# Given data
"""
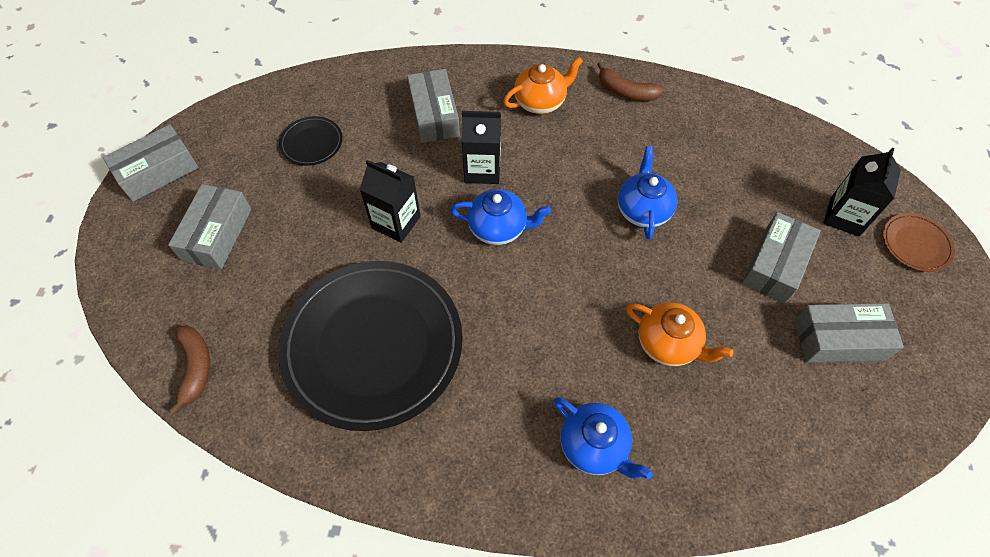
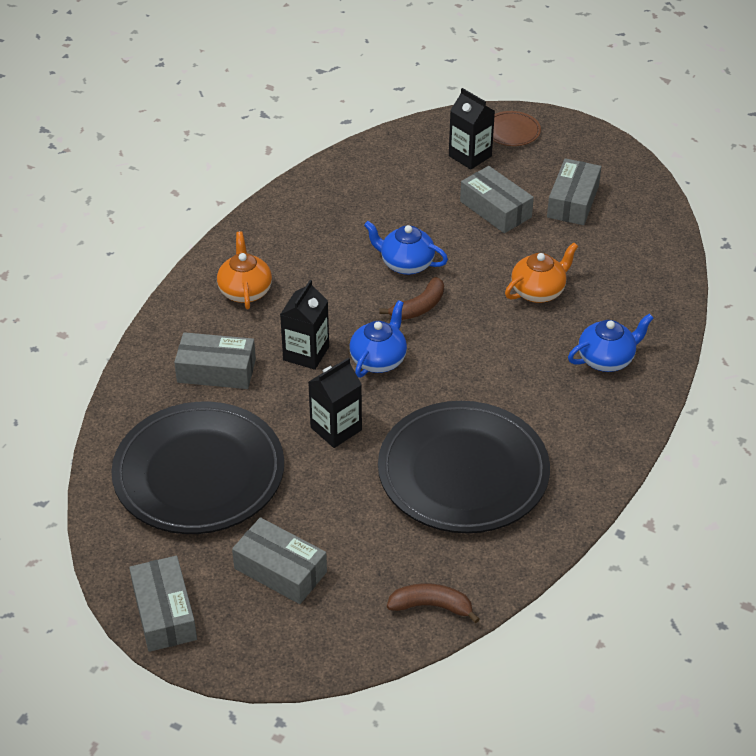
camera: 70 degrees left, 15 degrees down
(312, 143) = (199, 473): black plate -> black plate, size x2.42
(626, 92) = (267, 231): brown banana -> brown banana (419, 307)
"""
Reproduce the listing exactly. The pictures are to be omitted.

# Worked solution
camera: 70 degrees left, 15 degrees down
(312, 143) = (199, 473): black plate -> black plate, size x2.42
(626, 92) = (267, 231): brown banana -> brown banana (419, 307)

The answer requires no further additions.